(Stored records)
>>>>>
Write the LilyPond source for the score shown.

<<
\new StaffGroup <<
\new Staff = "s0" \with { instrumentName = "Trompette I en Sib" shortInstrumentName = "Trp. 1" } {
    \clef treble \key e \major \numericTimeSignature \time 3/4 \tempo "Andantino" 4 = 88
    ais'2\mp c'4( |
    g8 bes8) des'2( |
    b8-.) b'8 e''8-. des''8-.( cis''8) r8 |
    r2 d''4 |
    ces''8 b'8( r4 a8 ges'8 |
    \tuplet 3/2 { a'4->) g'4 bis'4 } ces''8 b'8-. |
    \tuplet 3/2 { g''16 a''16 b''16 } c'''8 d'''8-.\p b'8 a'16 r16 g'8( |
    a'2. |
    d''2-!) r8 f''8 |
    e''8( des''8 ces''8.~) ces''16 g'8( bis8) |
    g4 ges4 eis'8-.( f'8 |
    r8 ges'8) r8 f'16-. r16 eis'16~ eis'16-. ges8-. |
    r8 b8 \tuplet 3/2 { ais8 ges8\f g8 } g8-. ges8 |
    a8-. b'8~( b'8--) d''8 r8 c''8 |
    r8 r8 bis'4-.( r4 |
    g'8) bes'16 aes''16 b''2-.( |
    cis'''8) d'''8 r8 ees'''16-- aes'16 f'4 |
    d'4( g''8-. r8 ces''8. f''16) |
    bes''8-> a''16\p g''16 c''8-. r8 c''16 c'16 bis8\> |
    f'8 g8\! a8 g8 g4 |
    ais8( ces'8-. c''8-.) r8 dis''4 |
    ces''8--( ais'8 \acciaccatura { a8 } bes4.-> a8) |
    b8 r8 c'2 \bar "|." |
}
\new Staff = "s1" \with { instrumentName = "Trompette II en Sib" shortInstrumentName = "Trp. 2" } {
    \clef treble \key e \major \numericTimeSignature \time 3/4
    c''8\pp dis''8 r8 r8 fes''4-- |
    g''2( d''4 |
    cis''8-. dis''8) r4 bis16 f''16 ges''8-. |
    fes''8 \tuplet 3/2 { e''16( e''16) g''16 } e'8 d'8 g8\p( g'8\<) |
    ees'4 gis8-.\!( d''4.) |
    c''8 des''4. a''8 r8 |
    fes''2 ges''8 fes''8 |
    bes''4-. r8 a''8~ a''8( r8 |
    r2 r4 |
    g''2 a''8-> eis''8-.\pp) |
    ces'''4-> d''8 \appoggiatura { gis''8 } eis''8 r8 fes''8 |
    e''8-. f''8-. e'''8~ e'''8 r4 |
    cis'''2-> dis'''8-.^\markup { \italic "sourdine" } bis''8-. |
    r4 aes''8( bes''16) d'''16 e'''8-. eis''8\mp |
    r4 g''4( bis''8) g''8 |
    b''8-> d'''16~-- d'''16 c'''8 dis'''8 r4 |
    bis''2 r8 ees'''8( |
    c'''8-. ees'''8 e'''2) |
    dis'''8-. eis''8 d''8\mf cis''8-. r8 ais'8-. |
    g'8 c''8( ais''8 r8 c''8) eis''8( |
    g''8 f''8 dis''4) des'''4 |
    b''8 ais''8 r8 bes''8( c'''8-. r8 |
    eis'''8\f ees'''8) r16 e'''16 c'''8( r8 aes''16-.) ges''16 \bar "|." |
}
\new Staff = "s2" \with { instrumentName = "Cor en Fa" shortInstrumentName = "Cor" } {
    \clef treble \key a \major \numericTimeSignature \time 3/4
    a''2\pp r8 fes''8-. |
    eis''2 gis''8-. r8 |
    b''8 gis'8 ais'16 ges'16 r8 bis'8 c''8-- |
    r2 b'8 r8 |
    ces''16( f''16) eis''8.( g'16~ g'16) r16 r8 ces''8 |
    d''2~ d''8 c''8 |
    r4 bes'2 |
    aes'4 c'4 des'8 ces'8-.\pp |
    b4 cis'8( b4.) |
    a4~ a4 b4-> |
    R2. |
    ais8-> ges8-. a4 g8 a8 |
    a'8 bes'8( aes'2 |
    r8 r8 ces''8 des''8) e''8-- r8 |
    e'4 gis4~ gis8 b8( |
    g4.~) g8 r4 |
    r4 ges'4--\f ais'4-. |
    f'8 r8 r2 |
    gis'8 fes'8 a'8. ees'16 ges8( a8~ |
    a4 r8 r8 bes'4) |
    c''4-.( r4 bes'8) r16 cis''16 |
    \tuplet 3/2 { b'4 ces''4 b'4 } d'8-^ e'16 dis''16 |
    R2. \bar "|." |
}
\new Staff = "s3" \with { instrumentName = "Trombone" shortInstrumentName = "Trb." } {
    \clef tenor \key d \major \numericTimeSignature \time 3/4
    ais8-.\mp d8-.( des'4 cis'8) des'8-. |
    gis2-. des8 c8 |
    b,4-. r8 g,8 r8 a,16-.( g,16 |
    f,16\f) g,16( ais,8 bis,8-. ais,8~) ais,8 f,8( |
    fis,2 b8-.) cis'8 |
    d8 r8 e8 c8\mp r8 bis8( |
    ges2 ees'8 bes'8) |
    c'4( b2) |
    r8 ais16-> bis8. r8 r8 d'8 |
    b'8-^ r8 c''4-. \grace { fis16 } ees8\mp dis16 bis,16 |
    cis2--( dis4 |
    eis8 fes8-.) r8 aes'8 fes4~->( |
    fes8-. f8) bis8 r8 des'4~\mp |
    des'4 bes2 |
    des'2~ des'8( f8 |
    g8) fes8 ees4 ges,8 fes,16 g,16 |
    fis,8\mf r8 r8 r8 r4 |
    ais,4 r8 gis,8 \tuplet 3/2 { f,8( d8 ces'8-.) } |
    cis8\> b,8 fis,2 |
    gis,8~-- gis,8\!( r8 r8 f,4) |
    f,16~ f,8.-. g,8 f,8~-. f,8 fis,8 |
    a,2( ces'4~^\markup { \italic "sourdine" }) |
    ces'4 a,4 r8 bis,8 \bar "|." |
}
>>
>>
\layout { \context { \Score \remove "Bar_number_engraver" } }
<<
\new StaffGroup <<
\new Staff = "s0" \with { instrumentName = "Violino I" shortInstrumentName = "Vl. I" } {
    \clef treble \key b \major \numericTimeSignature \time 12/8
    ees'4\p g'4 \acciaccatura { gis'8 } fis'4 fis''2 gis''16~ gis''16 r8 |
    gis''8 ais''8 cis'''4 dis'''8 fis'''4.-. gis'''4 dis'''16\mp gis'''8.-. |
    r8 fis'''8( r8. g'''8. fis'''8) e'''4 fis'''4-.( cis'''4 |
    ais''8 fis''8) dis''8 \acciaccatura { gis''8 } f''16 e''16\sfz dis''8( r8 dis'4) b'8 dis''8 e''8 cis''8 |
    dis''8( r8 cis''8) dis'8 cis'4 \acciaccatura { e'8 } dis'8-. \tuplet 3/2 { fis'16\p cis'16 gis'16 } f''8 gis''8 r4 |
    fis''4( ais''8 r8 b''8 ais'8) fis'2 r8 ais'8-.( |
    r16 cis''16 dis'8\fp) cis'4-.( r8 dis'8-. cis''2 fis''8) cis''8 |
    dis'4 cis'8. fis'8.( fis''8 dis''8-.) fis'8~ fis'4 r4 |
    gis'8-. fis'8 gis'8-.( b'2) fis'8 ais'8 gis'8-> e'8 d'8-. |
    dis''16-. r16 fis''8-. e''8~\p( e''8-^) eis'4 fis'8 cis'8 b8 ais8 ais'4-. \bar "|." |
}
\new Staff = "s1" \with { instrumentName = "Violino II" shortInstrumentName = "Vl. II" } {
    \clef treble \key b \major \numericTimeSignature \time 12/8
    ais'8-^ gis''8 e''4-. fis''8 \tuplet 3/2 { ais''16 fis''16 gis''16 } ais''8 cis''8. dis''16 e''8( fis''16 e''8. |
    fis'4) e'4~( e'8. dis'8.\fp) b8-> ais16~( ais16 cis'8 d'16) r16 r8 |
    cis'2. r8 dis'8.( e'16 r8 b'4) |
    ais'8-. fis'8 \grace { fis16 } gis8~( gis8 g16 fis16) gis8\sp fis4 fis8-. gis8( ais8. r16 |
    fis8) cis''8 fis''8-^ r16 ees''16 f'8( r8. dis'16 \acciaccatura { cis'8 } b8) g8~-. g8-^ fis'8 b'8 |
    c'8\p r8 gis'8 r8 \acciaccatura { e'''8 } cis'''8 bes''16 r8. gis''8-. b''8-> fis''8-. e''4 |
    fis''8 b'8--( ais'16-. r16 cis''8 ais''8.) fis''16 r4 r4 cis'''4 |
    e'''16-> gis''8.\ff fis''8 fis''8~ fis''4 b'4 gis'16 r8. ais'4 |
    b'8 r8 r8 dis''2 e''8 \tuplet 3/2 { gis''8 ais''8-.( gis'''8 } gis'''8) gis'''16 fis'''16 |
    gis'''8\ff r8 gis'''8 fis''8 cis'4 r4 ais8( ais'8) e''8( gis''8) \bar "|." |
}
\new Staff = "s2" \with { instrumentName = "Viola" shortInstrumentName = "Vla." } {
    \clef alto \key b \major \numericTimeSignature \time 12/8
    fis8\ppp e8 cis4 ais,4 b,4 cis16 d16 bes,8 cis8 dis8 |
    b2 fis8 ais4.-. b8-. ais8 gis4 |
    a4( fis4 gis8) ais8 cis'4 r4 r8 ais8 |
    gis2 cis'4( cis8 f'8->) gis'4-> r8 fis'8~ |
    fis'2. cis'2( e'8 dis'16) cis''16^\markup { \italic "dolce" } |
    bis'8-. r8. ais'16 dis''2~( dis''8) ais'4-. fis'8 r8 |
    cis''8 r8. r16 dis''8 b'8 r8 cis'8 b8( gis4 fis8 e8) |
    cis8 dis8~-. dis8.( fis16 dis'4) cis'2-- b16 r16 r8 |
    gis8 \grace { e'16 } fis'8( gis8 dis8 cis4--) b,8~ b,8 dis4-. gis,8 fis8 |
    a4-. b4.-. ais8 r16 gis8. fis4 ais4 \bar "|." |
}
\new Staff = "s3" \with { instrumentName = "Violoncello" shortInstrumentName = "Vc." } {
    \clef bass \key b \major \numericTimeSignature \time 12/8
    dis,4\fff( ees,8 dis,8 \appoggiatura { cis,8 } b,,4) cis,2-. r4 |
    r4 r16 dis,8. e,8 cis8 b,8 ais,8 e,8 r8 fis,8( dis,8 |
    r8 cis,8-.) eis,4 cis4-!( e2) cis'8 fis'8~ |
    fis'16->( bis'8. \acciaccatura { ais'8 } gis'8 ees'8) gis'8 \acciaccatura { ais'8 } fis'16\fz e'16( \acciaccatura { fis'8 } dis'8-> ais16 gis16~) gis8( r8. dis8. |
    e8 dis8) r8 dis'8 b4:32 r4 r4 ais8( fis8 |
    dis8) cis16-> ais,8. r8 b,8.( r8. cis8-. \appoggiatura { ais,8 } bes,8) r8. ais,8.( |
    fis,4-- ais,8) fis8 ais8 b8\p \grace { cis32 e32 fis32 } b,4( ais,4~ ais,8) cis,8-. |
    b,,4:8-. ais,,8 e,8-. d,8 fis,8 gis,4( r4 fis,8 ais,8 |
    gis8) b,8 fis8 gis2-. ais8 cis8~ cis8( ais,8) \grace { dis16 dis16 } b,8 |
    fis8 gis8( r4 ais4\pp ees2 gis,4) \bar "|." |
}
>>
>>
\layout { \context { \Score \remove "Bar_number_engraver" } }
<<<<<
- _GIVEN TASK_
Please pick out each line in the records above that contains the string "grace" and copy those lines. Case counts.

- _FULL OUTPUT_
    b'8-^ r8 c''4-. \grace { fis16 } ees8\mp dis16 bis,16 |
    ais'8-. fis'8 \grace { fis16 } gis8~( gis8 g16 fis16) gis8\sp fis4 fis8-. gis8( ais8. r16 |
    gis8 \grace { e'16 } fis'8( gis8 dis8 cis4--) b,8~ b,8 dis4-. gis,8 fis8 |
    fis,4-- ais,8) fis8 ais8 b8\p \grace { cis32 e32 fis32 } b,4( ais,4~ ais,8) cis,8-. |
    gis8) b,8 fis8 gis2-. ais8 cis8~ cis8( ais,8) \grace { dis16 dis16 } b,8 |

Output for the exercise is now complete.